=== Information ===

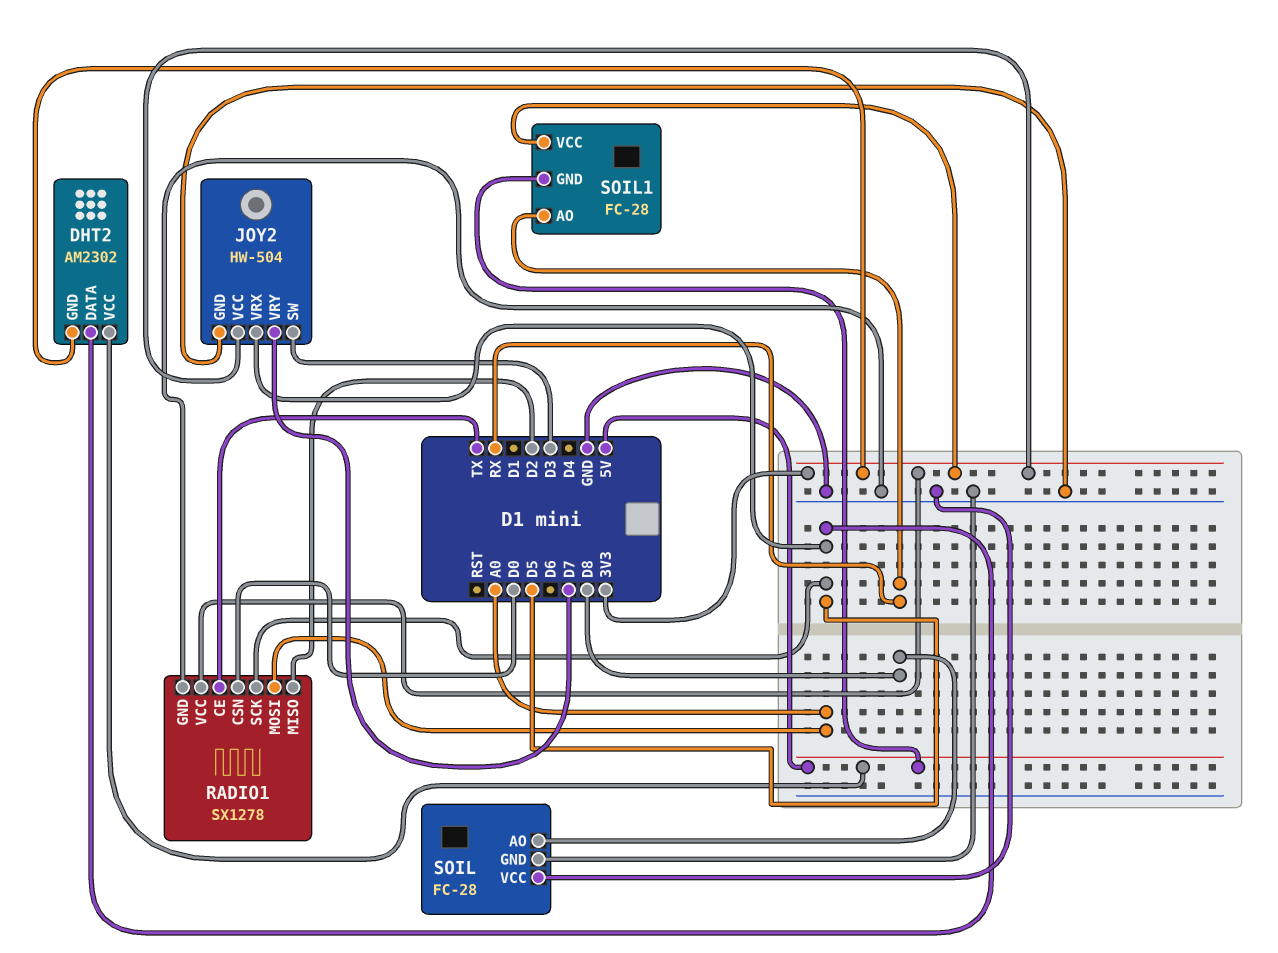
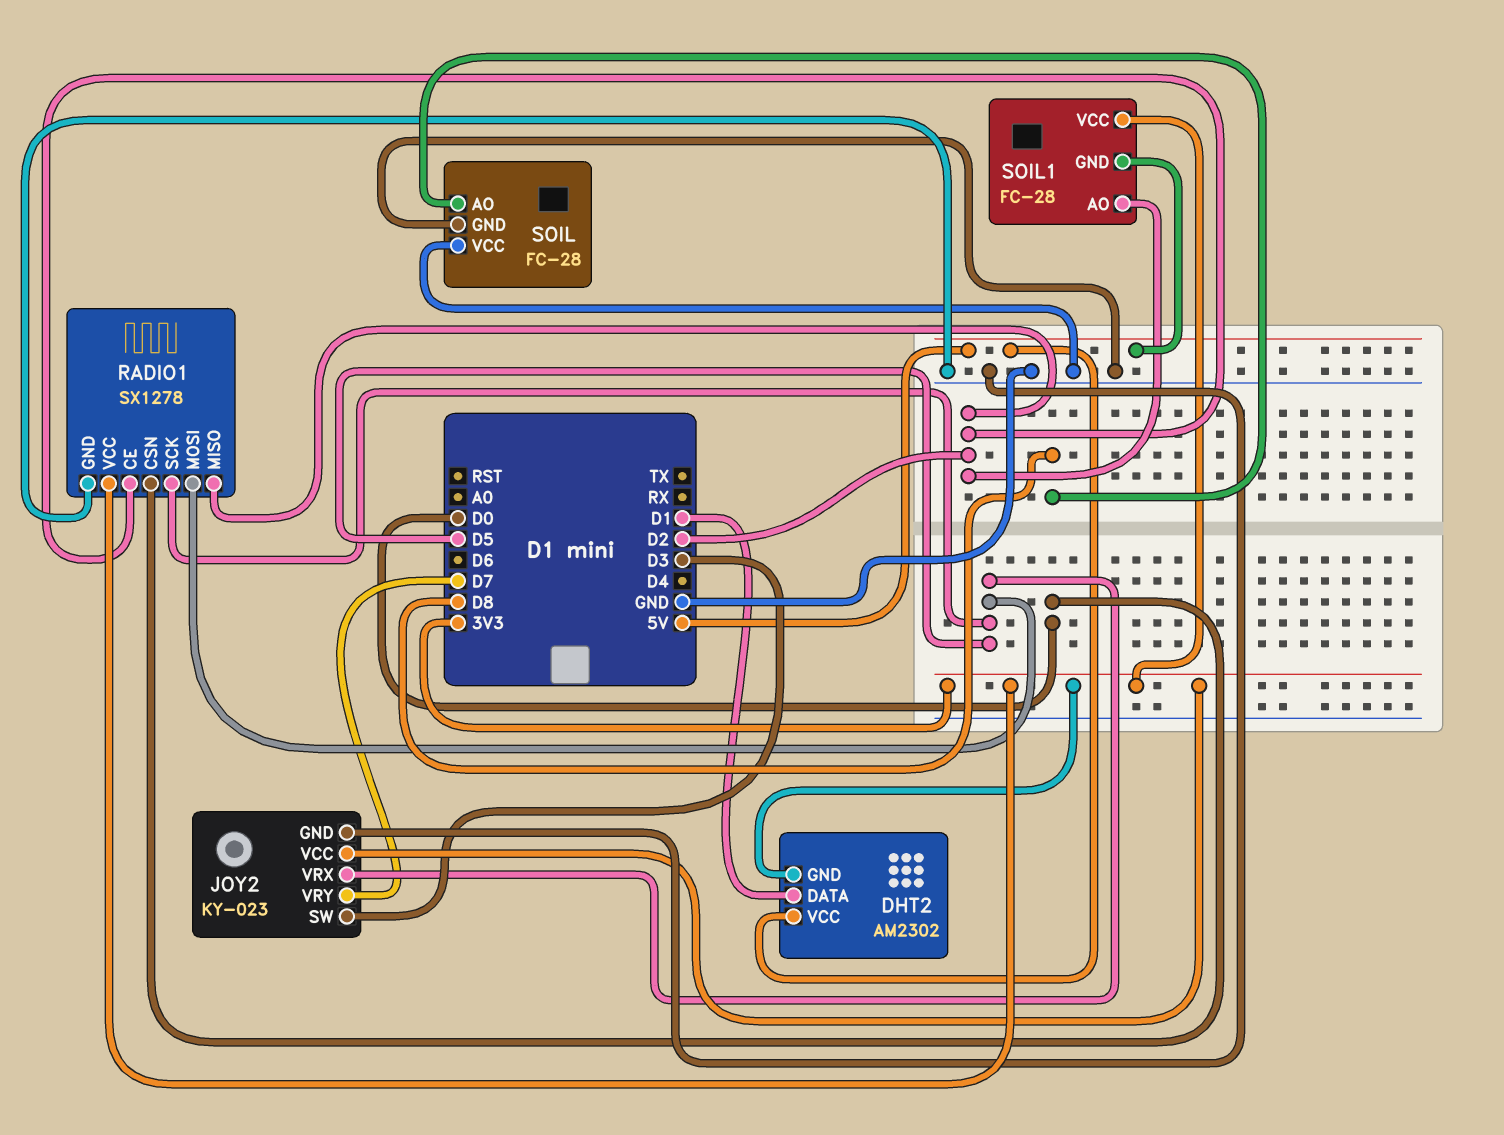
DHT2 pin DATA: D5 -> D1
JOY2: HW-504 -> KY-023
RADIO1 pin CE: TX -> D2
RADIO1 pin MOSI: A0 -> D5
SOIL1 pin AO: RX -> D2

===

(Task brief): Restate each entry word for word, leaving out any pictures.

(Completed exercise):
DHT2 pin DATA: D5 -> D1
JOY2: HW-504 -> KY-023
RADIO1 pin CE: TX -> D2
RADIO1 pin MOSI: A0 -> D5
SOIL1 pin AO: RX -> D2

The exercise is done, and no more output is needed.